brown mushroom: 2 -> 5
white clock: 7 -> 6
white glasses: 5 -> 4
|---|
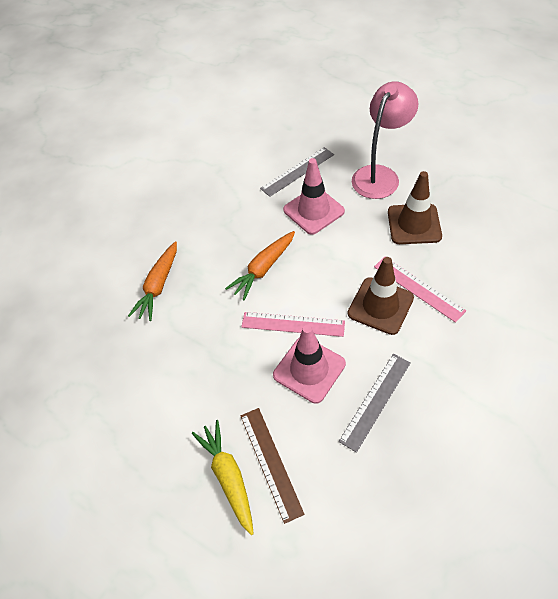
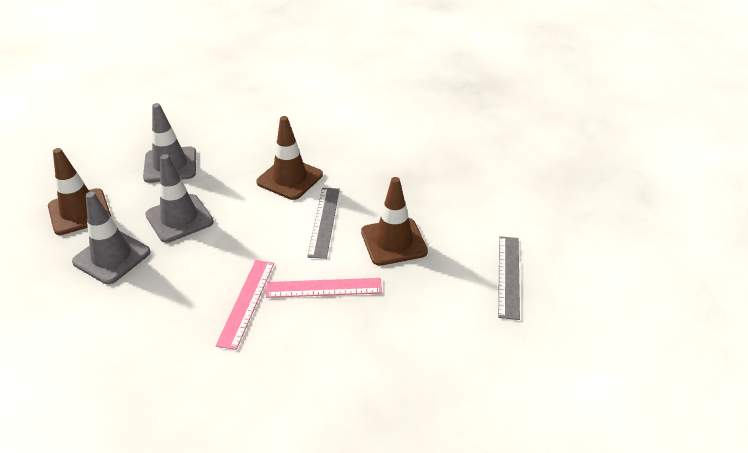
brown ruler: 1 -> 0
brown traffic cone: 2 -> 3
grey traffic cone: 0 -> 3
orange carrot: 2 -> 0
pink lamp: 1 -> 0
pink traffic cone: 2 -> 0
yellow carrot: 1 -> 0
|---|
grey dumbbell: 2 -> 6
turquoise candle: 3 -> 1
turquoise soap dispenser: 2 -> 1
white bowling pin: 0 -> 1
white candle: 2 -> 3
|---|
**Work instructions**
In the records above, locate each line with the word "traffic". Copy all such lines.

**Expected output**
brown traffic cone: 2 -> 3
grey traffic cone: 0 -> 3
pink traffic cone: 2 -> 0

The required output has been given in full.